*** Dataset records Section Begins ***
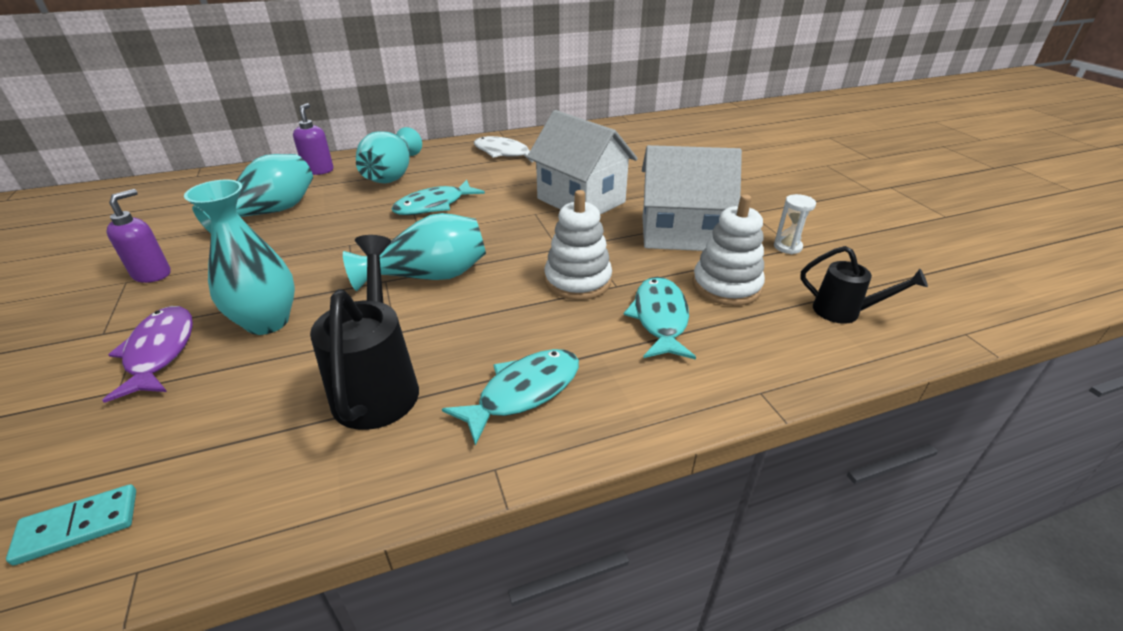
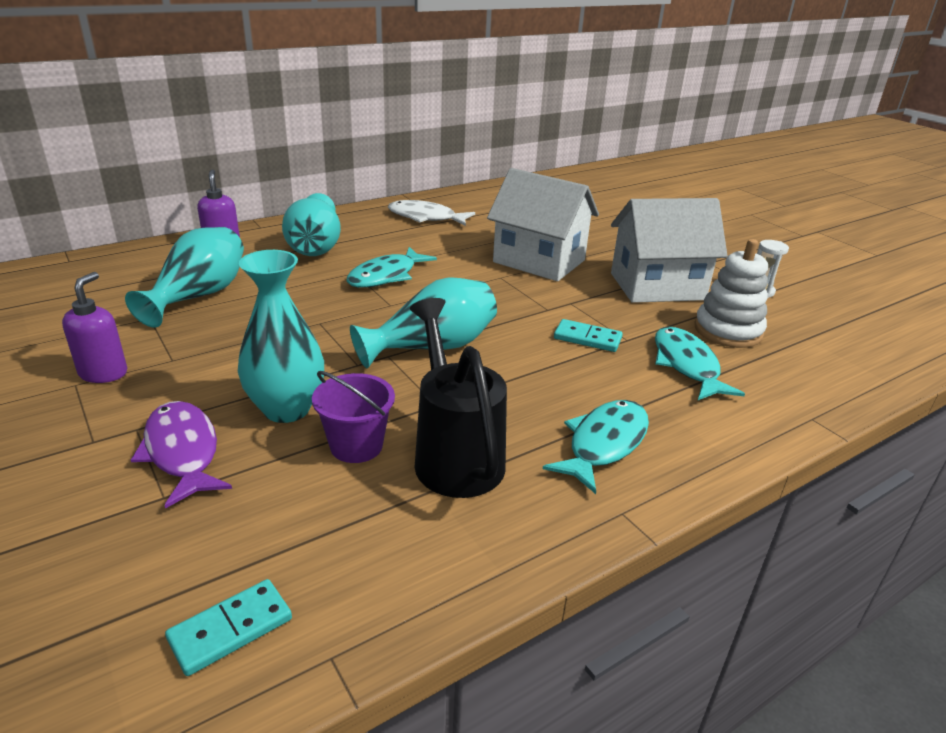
camera: 15 degrees left, 5 degrees down
white stacking toy [544,190,612,300] -> turquoise domino [554,319,623,352]
black watering can [800,246,928,324] -> none
none -> purple bucket [312,371,395,463]

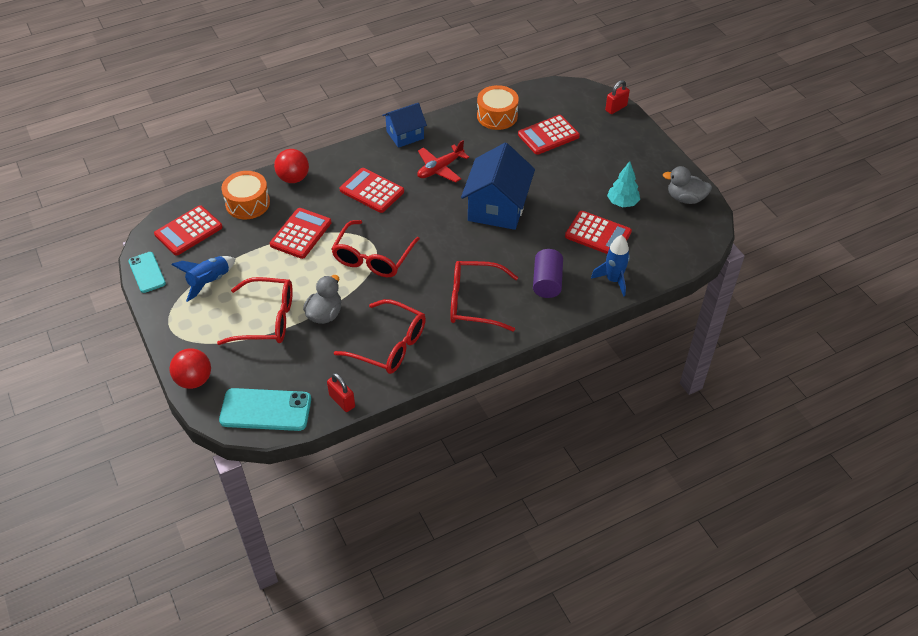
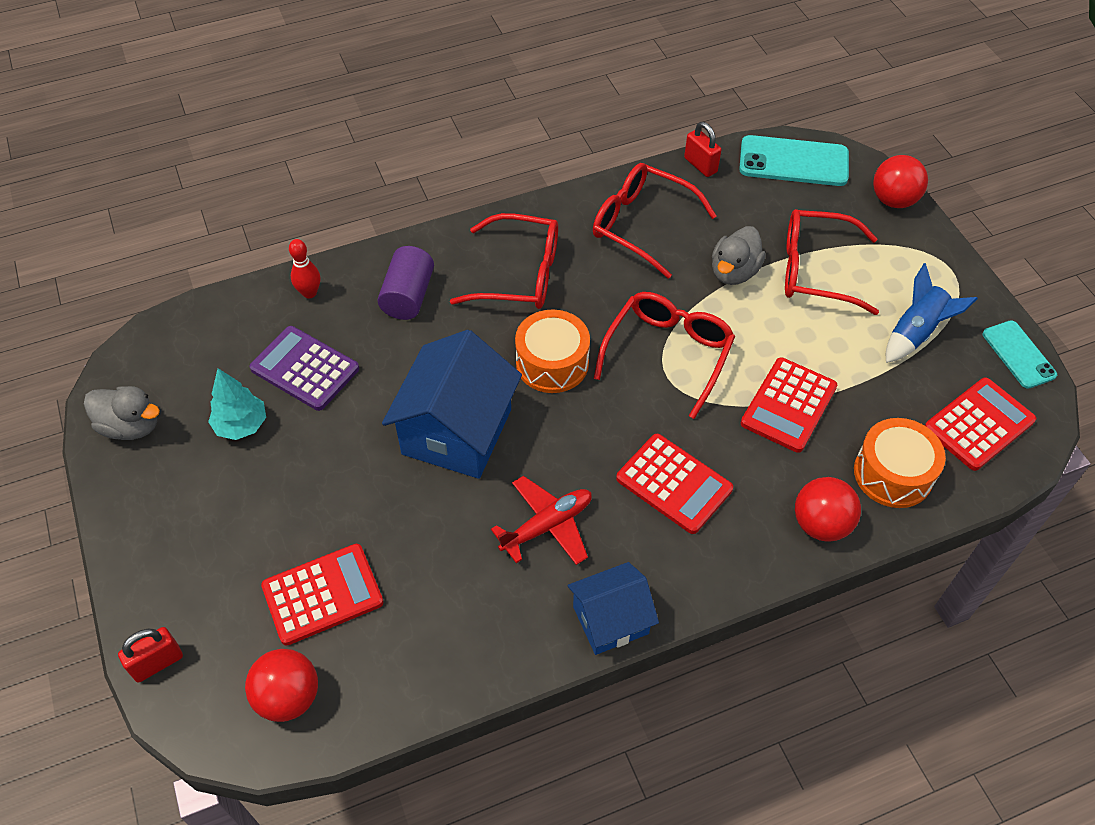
camera: 175 degrees left, 5 degrees up
orange drum [477,85,519,130] -> orange drum moved to [515,310,590,393]
red calculator [565,211,632,254] -> purple calculator [249,326,359,411]
blue rocket [591,235,630,297] -> red bowling pin [289,239,320,299]
none -> red ball [245,649,318,722]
*** Dataset records Section Ends ***
• _The problem_: From the listing above, pick out every line containing "purple".

• _Result below_:
none -> purple bucket [312,371,395,463]
red calculator [565,211,632,254] -> purple calculator [249,326,359,411]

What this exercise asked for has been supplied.